Stored records:
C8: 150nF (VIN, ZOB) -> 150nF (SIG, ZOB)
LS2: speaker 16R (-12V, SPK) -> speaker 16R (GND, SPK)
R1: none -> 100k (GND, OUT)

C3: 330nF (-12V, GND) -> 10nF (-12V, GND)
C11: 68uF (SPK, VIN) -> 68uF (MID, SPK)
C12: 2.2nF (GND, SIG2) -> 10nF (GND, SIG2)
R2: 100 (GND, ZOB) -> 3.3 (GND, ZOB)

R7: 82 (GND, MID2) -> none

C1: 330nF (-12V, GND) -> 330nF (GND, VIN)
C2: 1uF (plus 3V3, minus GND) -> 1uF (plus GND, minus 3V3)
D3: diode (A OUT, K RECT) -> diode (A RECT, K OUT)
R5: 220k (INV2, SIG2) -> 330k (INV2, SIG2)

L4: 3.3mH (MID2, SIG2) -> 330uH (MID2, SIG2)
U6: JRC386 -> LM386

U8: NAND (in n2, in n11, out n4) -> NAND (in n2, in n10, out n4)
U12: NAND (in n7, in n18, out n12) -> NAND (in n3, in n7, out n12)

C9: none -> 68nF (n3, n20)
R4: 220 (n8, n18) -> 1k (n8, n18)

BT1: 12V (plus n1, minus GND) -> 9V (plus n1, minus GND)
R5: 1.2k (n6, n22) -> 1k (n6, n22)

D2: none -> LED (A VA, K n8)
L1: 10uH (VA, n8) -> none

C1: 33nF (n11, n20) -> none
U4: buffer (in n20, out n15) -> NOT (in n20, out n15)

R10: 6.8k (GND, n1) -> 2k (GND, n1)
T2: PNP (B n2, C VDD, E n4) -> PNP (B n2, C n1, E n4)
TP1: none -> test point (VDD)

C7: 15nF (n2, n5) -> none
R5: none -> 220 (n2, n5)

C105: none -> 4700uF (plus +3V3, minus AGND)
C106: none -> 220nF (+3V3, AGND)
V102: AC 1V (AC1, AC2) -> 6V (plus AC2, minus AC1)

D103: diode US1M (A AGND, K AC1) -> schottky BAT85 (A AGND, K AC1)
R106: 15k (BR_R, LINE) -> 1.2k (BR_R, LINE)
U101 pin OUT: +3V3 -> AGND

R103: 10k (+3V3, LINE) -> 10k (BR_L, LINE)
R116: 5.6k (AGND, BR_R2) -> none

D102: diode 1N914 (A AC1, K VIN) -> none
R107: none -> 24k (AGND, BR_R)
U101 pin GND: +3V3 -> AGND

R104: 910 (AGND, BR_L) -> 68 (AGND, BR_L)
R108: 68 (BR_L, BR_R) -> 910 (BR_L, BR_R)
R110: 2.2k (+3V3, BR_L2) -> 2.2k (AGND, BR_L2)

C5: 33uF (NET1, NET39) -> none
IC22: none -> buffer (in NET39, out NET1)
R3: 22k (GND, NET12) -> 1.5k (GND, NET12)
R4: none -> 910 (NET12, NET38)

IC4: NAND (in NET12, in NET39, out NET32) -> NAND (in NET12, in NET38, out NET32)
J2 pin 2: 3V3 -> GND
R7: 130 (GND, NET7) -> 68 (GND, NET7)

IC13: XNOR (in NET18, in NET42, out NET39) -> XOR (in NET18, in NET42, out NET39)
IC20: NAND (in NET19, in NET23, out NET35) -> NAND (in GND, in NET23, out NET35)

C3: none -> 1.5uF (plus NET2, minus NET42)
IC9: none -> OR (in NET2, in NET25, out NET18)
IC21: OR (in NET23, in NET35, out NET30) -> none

▶ EXERCISE REQUIREMENTS: Beginning at the line that holds "J2 pin 2: 3V3 -> GND", copy every line through the end of the entries exactly as given, and only those lines.

▶ OUTPUT BELOW:
J2 pin 2: 3V3 -> GND
R7: 130 (GND, NET7) -> 68 (GND, NET7)

IC13: XNOR (in NET18, in NET42, out NET39) -> XOR (in NET18, in NET42, out NET39)
IC20: NAND (in NET19, in NET23, out NET35) -> NAND (in GND, in NET23, out NET35)

C3: none -> 1.5uF (plus NET2, minus NET42)
IC9: none -> OR (in NET2, in NET25, out NET18)
IC21: OR (in NET23, in NET35, out NET30) -> none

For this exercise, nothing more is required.